## What is asked
Could you set these items out as a Markdown table with two columns, Row and Line Text, giving each non-blank line its own numbered row and leaving the pictures out?

## Records for the exercise
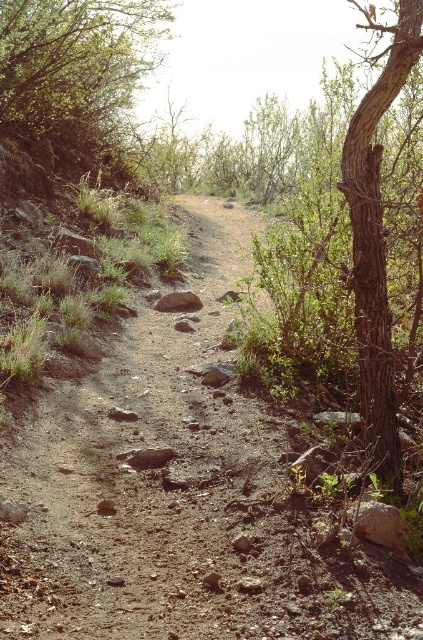
Question: Among these points, which one is nearest to the camera?

Choices:
 (A) [235, 504]
 (B) [357, 227]

Answer: (A)

Question: Is dusty brown dirt track at center to the right of green leafy tree at upper left from the viewer's perspective?

Choices:
 (A) yes
 (B) no

Answer: (A)

Question: Which point is farther to the camera?

Choices:
 (A) [173, 307]
 (B) [76, 532]
 (C) [384, 388]
 (D) [33, 13]

Answer: (D)

Question: Is brown rough bark tree at right to the left of brown rough rock at center from the viewer's perspective?

Choices:
 (A) yes
 (B) no

Answer: (B)

Question: Does dusty brown dirt track at center appear on the left side of green leafy tree at upper left?

Choices:
 (A) yes
 (B) no

Answer: (B)

Question: Among these points, which one is farthest from the camera?

Choices:
 (A) (250, 522)
 (B) (101, 68)

Answer: (B)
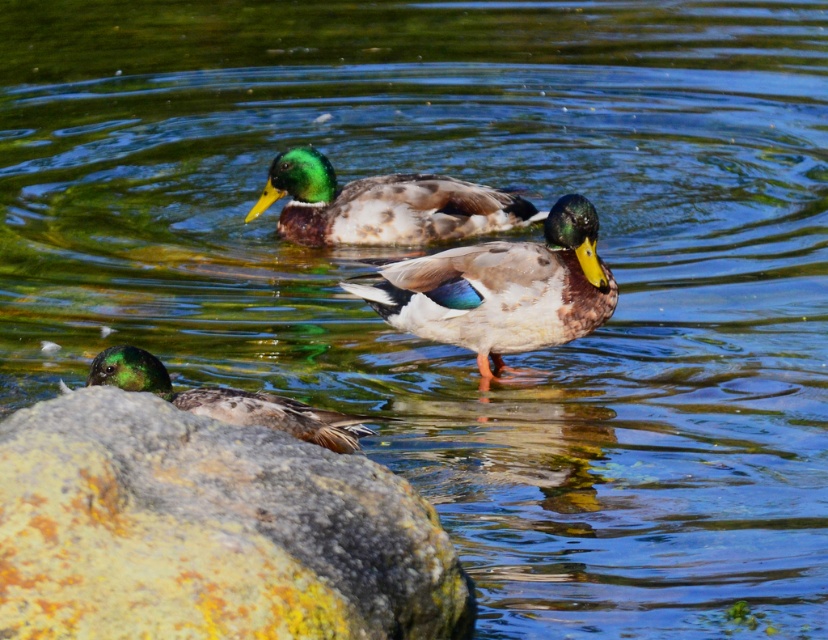
Can you confirm if speckled rock at lower left is shorter than shiny brown duck at center?

Yes.

Does speckled rock at lower left have a greater width compared to shiny brown duck at center?

Incorrect, speckled rock at lower left's width does not surpass shiny brown duck at center's.

Who is more forward, (299, 460) or (575, 324)?

Point (299, 460) is in front.

In order to click on speckled rock at lower left in this screenshot , I will do `click(207, 531)`.

Is shiny brown duck at center positioned before shiny green head at upper center?

Yes.

Can you confirm if shiny brown duck at center is positioned below shiny green head at upper center?

Yes.

Identify the location of shiny brown duck at center. (502, 289).

Identify the location of shiny brown duck at center. The width and height of the screenshot is (828, 640). (502, 289).

Which is more to the left, speckled rock at lower left or green glossy duck at lower left?

From the viewer's perspective, green glossy duck at lower left appears more on the left side.

Consider the image. Does speckled rock at lower left appear on the left side of green glossy duck at lower left?

Incorrect, speckled rock at lower left is not on the left side of green glossy duck at lower left.

Is point (27, 547) positioned behind point (137, 388)?

That is False.

Where is `speckled rock at lower left`? speckled rock at lower left is located at coordinates (207, 531).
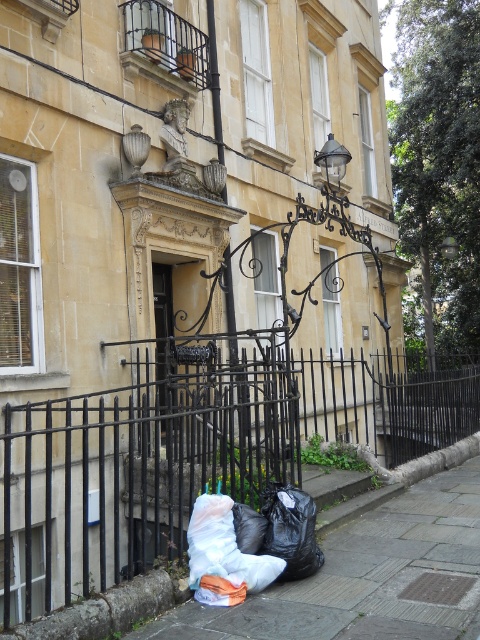
Question: Which object is positioned closest to the black metal fence at lower left?

Choices:
 (A) white plastic bag at lower center
 (B) black plastic bags at lower center

Answer: (A)

Question: Which point is farther to the camera?

Choices:
 (A) (398, 422)
 (B) (286, 632)

Answer: (A)

Question: Estimate the real-world distances between objects in this image. Which object is closer to the black plastic bags at lower center?

Choices:
 (A) white plastic bag at lower center
 (B) black metal fence at lower left

Answer: (A)

Question: Does black metal fence at lower left have a larger size compared to white plastic bag at lower center?

Choices:
 (A) yes
 (B) no

Answer: (A)

Question: Does black plastic bags at lower center have a larger size compared to white plastic bag at lower center?

Choices:
 (A) no
 (B) yes

Answer: (B)

Question: Can you confirm if black metal fence at lower left is bigger than white plastic bag at lower center?

Choices:
 (A) yes
 (B) no

Answer: (A)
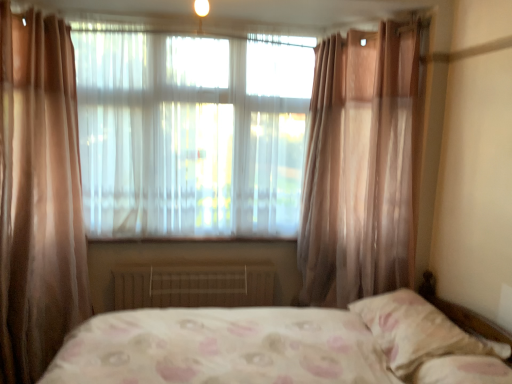
Question: Is metallic radiator at center at the left side of translucent fabric window at center?

Choices:
 (A) yes
 (B) no

Answer: (A)

Question: Considering the relative sizes of metallic radiator at center and translucent fabric window at center in the image provided, is metallic radiator at center taller than translucent fabric window at center?

Choices:
 (A) no
 (B) yes

Answer: (A)

Question: Does metallic radiator at center have a lesser width compared to translucent fabric window at center?

Choices:
 (A) yes
 (B) no

Answer: (A)

Question: Is metallic radiator at center next to translucent fabric window at center and touching it?

Choices:
 (A) yes
 (B) no

Answer: (B)

Question: From a real-world perspective, is metallic radiator at center positioned under translucent fabric window at center based on gravity?

Choices:
 (A) no
 (B) yes

Answer: (B)

Question: Based on their sizes in the image, would you say sheer pink curtain at right is bigger or smaller than metallic radiator at center?

Choices:
 (A) small
 (B) big

Answer: (B)

Question: In terms of height, does sheer pink curtain at right look taller or shorter compared to metallic radiator at center?

Choices:
 (A) tall
 (B) short

Answer: (A)

Question: From the image's perspective, relative to metallic radiator at center, is sheer pink curtain at right above or below?

Choices:
 (A) above
 (B) below

Answer: (A)

Question: From a real-world perspective, relative to metallic radiator at center, is sheer pink curtain at right vertically above or below?

Choices:
 (A) above
 (B) below

Answer: (A)

Question: Considering the positions of sheer pink curtain at right and matte white light at upper center in the image, is sheer pink curtain at right taller or shorter than matte white light at upper center?

Choices:
 (A) tall
 (B) short

Answer: (A)

Question: From the image's perspective, relative to matte white light at upper center, is sheer pink curtain at right above or below?

Choices:
 (A) above
 (B) below

Answer: (B)

Question: Does point (364, 71) appear closer or farther from the camera than point (195, 11)?

Choices:
 (A) closer
 (B) farther

Answer: (A)

Question: Visually, is sheer pink curtain at right positioned to the left or to the right of matte white light at upper center?

Choices:
 (A) right
 (B) left

Answer: (A)

Question: From a real-world perspective, is sheer pink curtain at right physically located above or below white floral fabric pillow at lower right?

Choices:
 (A) above
 (B) below

Answer: (A)

Question: Is sheer pink curtain at right wider or thinner than white floral fabric pillow at lower right?

Choices:
 (A) thin
 (B) wide

Answer: (B)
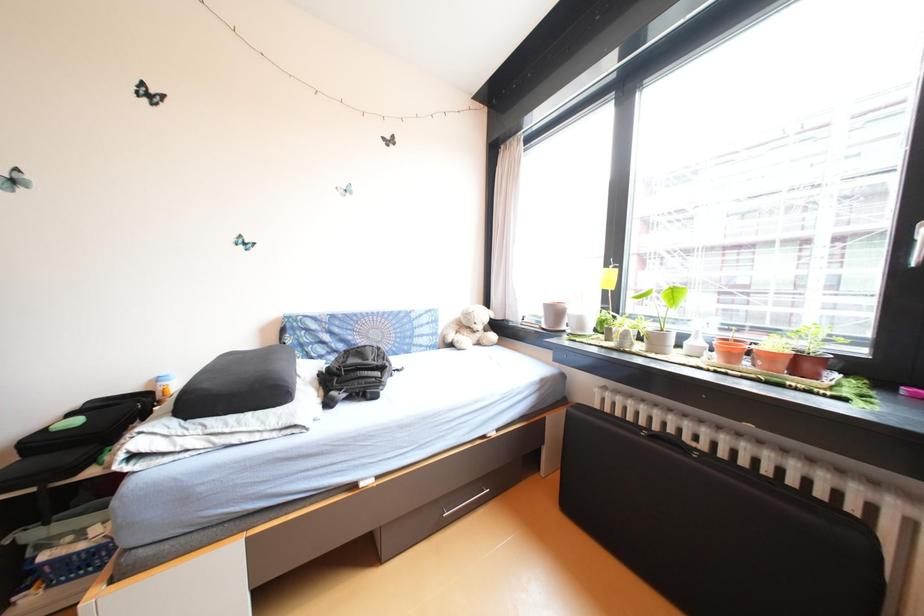
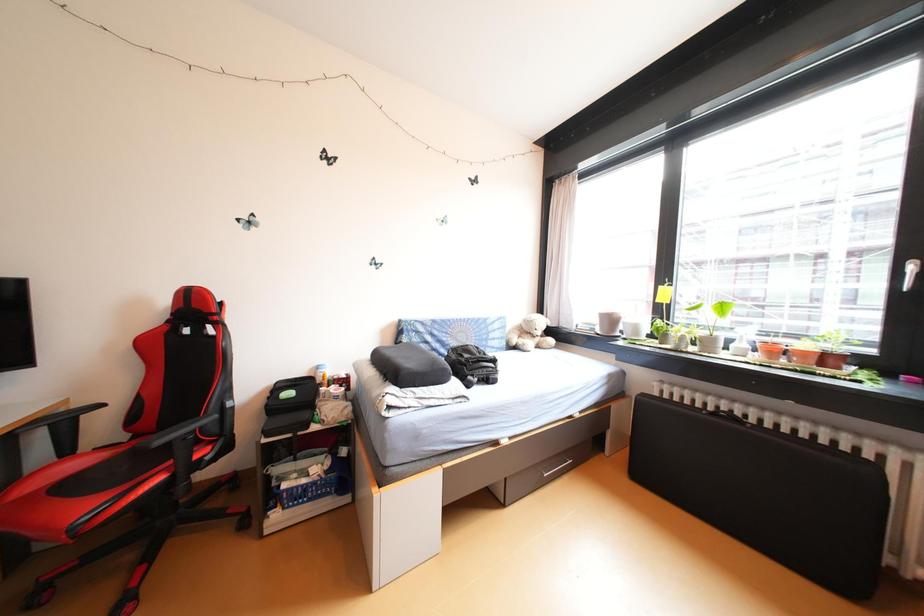
Question: How did the camera likely rotate?

Choices:
 (A) Left
 (B) Right
 (C) Up
 (D) Down

Answer: (C)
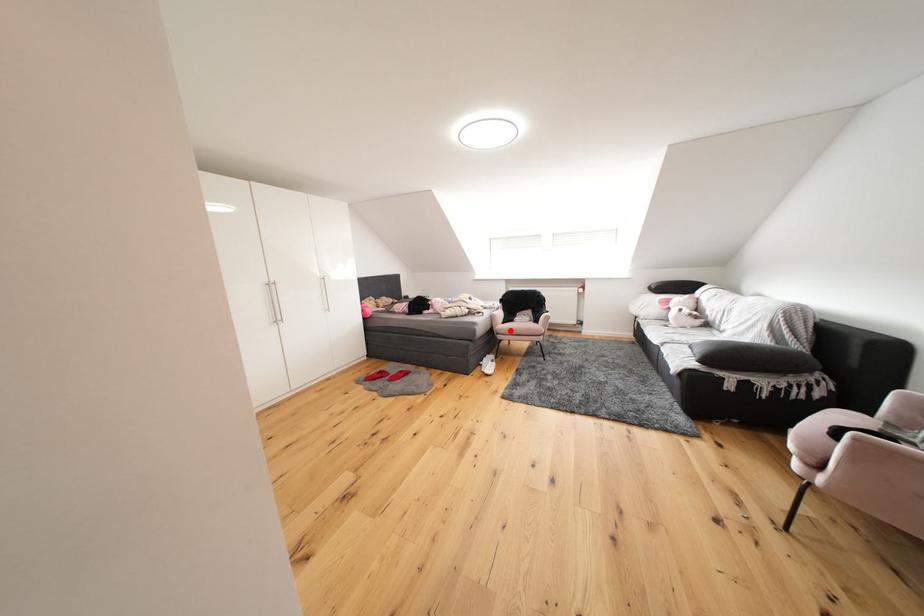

## Final result
| Row | Line Text |
|---|---|
| 1 | Question: Among these points, which one is nearest to the camera? |
| 2 | Choices: |
| 3 |  (A) [235, 504] |
| 4 |  (B) [357, 227] |
| 5 | Answer: (A) |
| 6 | Question: Is dusty brown dirt track at center to the right of green leafy tree at upper left from the viewer's perspective? |
| 7 | Choices: |
| 8 |  (A) yes |
| 9 |  (B) no |
| 10 | Answer: (A) |
| 11 | Question: Which point is farther to the camera? |
| 12 | Choices: |
| 13 |  (A) [173, 307] |
| 14 |  (B) [76, 532] |
| 15 |  (C) [384, 388] |
| 16 |  (D) [33, 13] |
| 17 | Answer: (D) |
| 18 | Question: Is brown rough bark tree at right to the left of brown rough rock at center from the viewer's perspective? |
| 19 | Choices: |
| 20 |  (A) yes |
| 21 |  (B) no |
| 22 | Answer: (B) |
| 23 | Question: Does dusty brown dirt track at center appear on the left side of green leafy tree at upper left? |
| 24 | Choices: |
| 25 |  (A) yes |
| 26 |  (B) no |
| 27 | Answer: (B) |
| 28 | Question: Among these points, which one is farthest from the camera? |
| 29 | Choices: |
| 30 |  (A) (250, 522) |
| 31 |  (B) (101, 68) |
| 32 | Answer: (B) |
| 33 | Can you confirm if speckled rock at lower left is shorter than shiny brown duck at center? |
| 34 | Yes. |
| 35 | Does speckled rock at lower left have a greater width compared to shiny brown duck at center? |
| 36 | Incorrect, speckled rock at lower left's width does not surpass shiny brown duck at center's. |
| 37 | Who is more forward, (299, 460) or (575, 324)? |
| 38 | Point (299, 460) is in front. |
| 39 | In order to click on speckled rock at lower left in this screenshot , I will do `click(207, 531)`. |
| 40 | Is shiny brown duck at center positioned before shiny green head at upper center? |
| 41 | Yes. |
| 42 | Can you confirm if shiny brown duck at center is positioned below shiny green head at upper center? |
| 43 | Yes. |
| 44 | Identify the location of shiny brown duck at center. (502, 289). |
| 45 | Identify the location of shiny brown duck at center. The width and height of the screenshot is (828, 640). (502, 289). |
| 46 | Which is more to the left, speckled rock at lower left or green glossy duck at lower left? |
| 47 | From the viewer's perspective, green glossy duck at lower left appears more on the left side. |
| 48 | Consider the image. Does speckled rock at lower left appear on the left side of green glossy duck at lower left? |
| 49 | Incorrect, speckled rock at lower left is not on the left side of green glossy duck at lower left. |
| 50 | Is point (27, 547) positioned behind point (137, 388)? |
| 51 | That is False. |
| 52 | Where is `speckled rock at lower left`? speckled rock at lower left is located at coordinates (207, 531). |
| 53 | Question: Which object is positioned closest to the black metal fence at lower left? |
| 54 | Choices: |
| 55 |  (A) white plastic bag at lower center |
| 56 |  (B) black plastic bags at lower center |
| 57 | Answer: (A) |
| 58 | Question: Which point is farther to the camera? |
| 59 | Choices: |
| 60 |  (A) (398, 422) |
| 61 |  (B) (286, 632) |
| 62 | Answer: (A) |
| 63 | Question: Estimate the real-world distances between objects in this image. Which object is closer to the black plastic bags at lower center? |
| 64 | Choices: |
| 65 |  (A) white plastic bag at lower center |
| 66 |  (B) black metal fence at lower left |
| 67 | Answer: (A) |
| 68 | Question: Does black metal fence at lower left have a larger size compared to white plastic bag at lower center? |
| 69 | Choices: |
| 70 |  (A) yes |
| 71 |  (B) no |
| 72 | Answer: (A) |
| 73 | Question: Does black plastic bags at lower center have a larger size compared to white plastic bag at lower center? |
| 74 | Choices: |
| 75 |  (A) no |
| 76 |  (B) yes |
| 77 | Answer: (B) |
| 78 | Question: Can you confirm if black metal fence at lower left is bigger than white plastic bag at lower center? |
| 79 | Choices: |
| 80 |  (A) yes |
| 81 |  (B) no |
| 82 | Answer: (A) |
| 83 | Question: Is metallic radiator at center at the left side of translucent fabric window at center? |
| 84 | Choices: |
| 85 |  (A) yes |
| 86 |  (B) no |
| 87 | Answer: (A) |
| 88 | Question: Considering the relative sizes of metallic radiator at center and translucent fabric window at center in the image provided, is metallic radiator at center taller than translucent fabric window at center? |
| 89 | Choices: |
| 90 |  (A) no |
| 91 |  (B) yes |
| 92 | Answer: (A) |
| 93 | Question: Does metallic radiator at center have a lesser width compared to translucent fabric window at center? |
| 94 | Choices: |
| 95 |  (A) yes |
| 96 |  (B) no |
| 97 | Answer: (A) |
| 98 | Question: Is metallic radiator at center next to translucent fabric window at center and touching it? |
| 99 | Choices: |
| 100 |  (A) yes |
| 101 |  (B) no |
| 102 | Answer: (B) |
| 103 | Question: From a real-world perspective, is metallic radiator at center positioned under translucent fabric window at center based on gravity? |
| 104 | Choices: |
| 105 |  (A) no |
| 106 |  (B) yes |
| 107 | Answer: (B) |
| 108 | Question: Based on their sizes in the image, would you say sheer pink curtain at right is bigger or smaller than metallic radiator at center? |
| 109 | Choices: |
| 110 |  (A) small |
| 111 |  (B) big |
| 112 | Answer: (B) |
| 113 | Question: In terms of height, does sheer pink curtain at right look taller or shorter compared to metallic radiator at center? |
| 114 | Choices: |
| 115 |  (A) tall |
| 116 |  (B) short |
| 117 | Answer: (A) |
| 118 | Question: From the image's perspective, relative to metallic radiator at center, is sheer pink curtain at right above or below? |
| 119 | Choices: |
| 120 |  (A) above |
| 121 |  (B) below |
| 122 | Answer: (A) |
| 123 | Question: From a real-world perspective, relative to metallic radiator at center, is sheer pink curtain at right vertically above or below? |
| 124 | Choices: |
| 125 |  (A) above |
| 126 |  (B) below |
| 127 | Answer: (A) |
| 128 | Question: Considering the positions of sheer pink curtain at right and matte white light at upper center in the image, is sheer pink curtain at right taller or shorter than matte white light at upper center? |
| 129 | Choices: |
| 130 |  (A) tall |
| 131 |  (B) short |
| 132 | Answer: (A) |
| 133 | Question: From the image's perspective, relative to matte white light at upper center, is sheer pink curtain at right above or below? |
| 134 | Choices: |
| 135 |  (A) above |
| 136 |  (B) below |
| 137 | Answer: (B) |
| 138 | Question: Does point (364, 71) appear closer or farther from the camera than point (195, 11)? |
| 139 | Choices: |
| 140 |  (A) closer |
| 141 |  (B) farther |
| 142 | Answer: (A) |
| 143 | Question: Visually, is sheer pink curtain at right positioned to the left or to the right of matte white light at upper center? |
| 144 | Choices: |
| 145 |  (A) right |
| 146 |  (B) left |
| 147 | Answer: (A) |
| 148 | Question: From a real-world perspective, is sheer pink curtain at right physically located above or below white floral fabric pillow at lower right? |
| 149 | Choices: |
| 150 |  (A) above |
| 151 |  (B) below |
| 152 | Answer: (A) |
| 153 | Question: Is sheer pink curtain at right wider or thinner than white floral fabric pillow at lower right? |
| 154 | Choices: |
| 155 |  (A) thin |
| 156 |  (B) wide |
| 157 | Answer: (B) |
| 158 | Question: How did the camera likely rotate? |
| 159 | Choices: |
| 160 |  (A) Left |
| 161 |  (B) Right |
| 162 |  (C) Up |
| 163 |  (D) Down |
| 164 | Answer: (C) |